*** Begin section ***

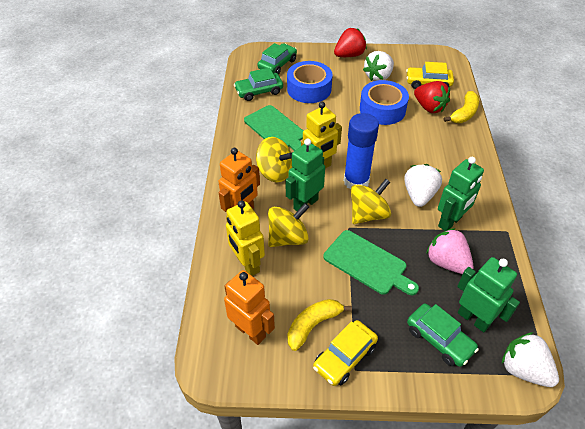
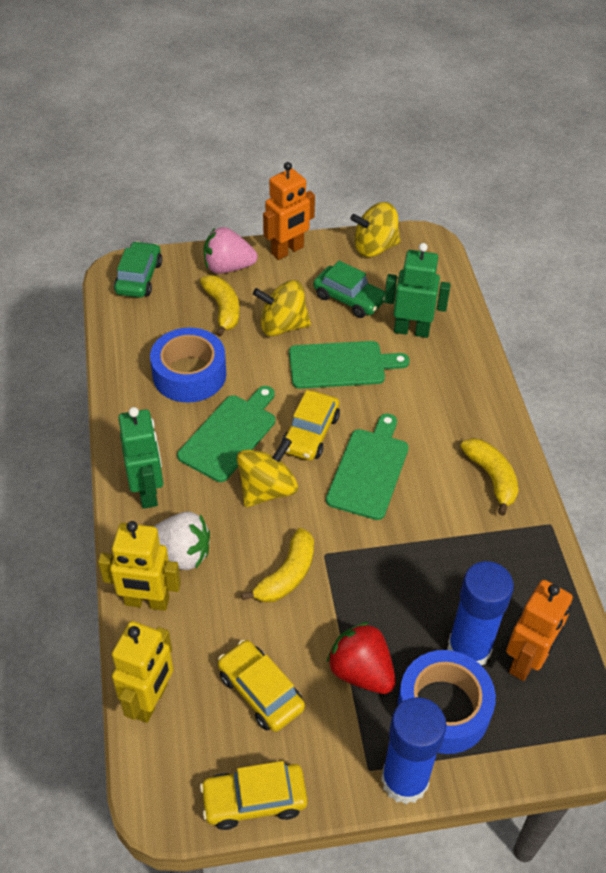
blue glue stick: 1 -> 2
green car: 3 -> 2
green cutting board: 2 -> 3
green robot: 3 -> 2
red strawberry: 2 -> 1
white strawberry: 3 -> 1
yellow banana: 2 -> 3
yellow car: 2 -> 3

*** End section ***

• [Task description]: For this exercise, write the listing out again exactly, excluding all images.

• [Solution to this task]:
blue glue stick: 1 -> 2
green car: 3 -> 2
green cutting board: 2 -> 3
green robot: 3 -> 2
red strawberry: 2 -> 1
white strawberry: 3 -> 1
yellow banana: 2 -> 3
yellow car: 2 -> 3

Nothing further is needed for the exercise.